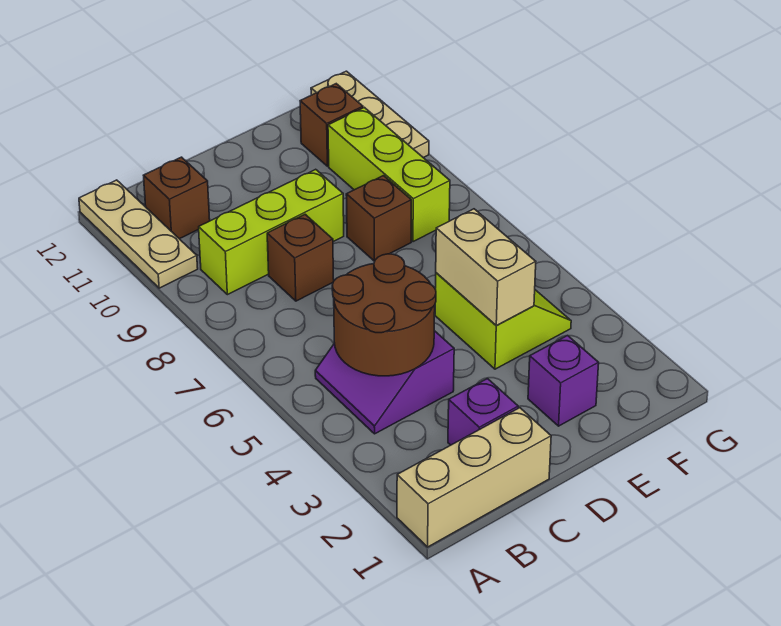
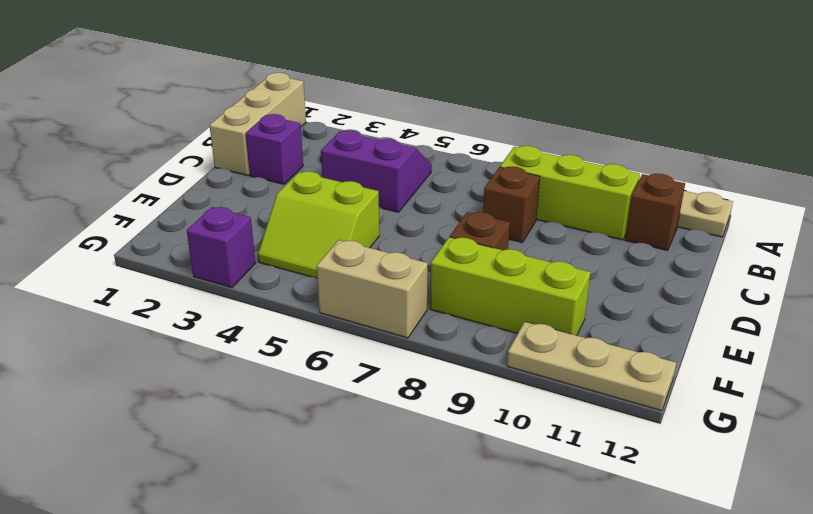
brown round brick B4:C5 level 2 -> none
lime brick B9:D9 level 1 -> lime brick B8:B10 level 1
purple brick E2 level 1 -> purple brick G3 level 1
tan brick E4:E5 level 2 -> tan brick G6:G7 level 1
brown brick F11 level 1 -> none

■ Goal of the exercise
What's needed is an exact retyping of the records, pictures excluded.

■ Result
brown round brick B4:C5 level 2 -> none
lime brick B9:D9 level 1 -> lime brick B8:B10 level 1
purple brick E2 level 1 -> purple brick G3 level 1
tan brick E4:E5 level 2 -> tan brick G6:G7 level 1
brown brick F11 level 1 -> none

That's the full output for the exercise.